Restrict the output to the lines below starting at the one that contains "(218, 344) = (263, 375): grey" and ending at the one that contains "(309, 322) = (352, 439): orange", and restate them word for word, both ends included.

» Listed entries:
==*==
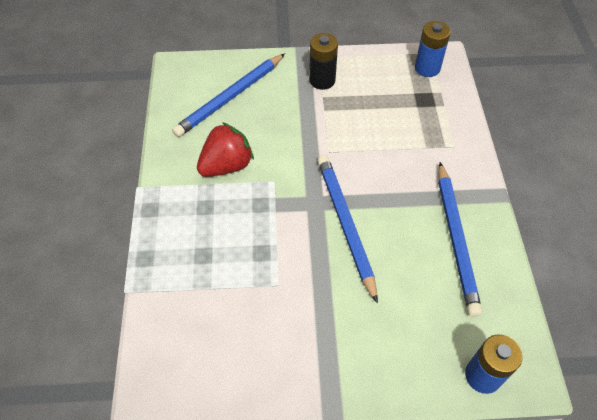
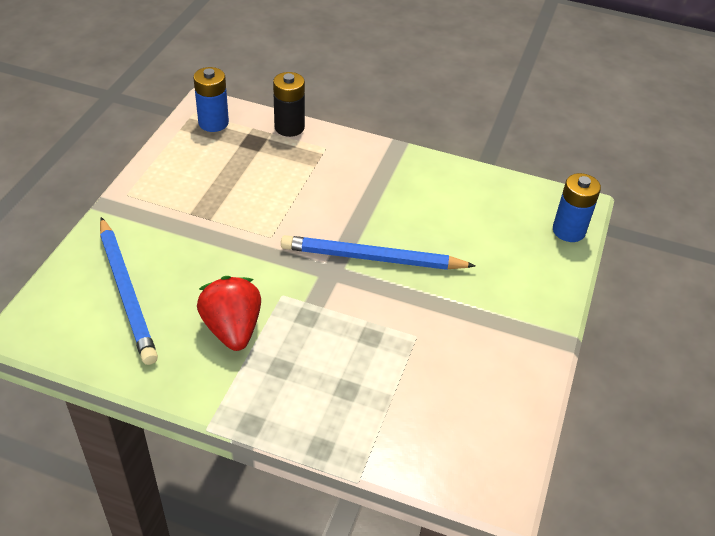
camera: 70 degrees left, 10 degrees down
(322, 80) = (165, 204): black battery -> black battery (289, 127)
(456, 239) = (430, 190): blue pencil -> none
==*==
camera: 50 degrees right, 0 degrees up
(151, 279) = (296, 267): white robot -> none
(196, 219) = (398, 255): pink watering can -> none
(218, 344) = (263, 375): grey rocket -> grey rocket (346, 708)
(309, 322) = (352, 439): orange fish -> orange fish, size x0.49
==*==
» The completed task:
(218, 344) = (263, 375): grey rocket -> grey rocket (346, 708)
(309, 322) = (352, 439): orange fish -> orange fish, size x0.49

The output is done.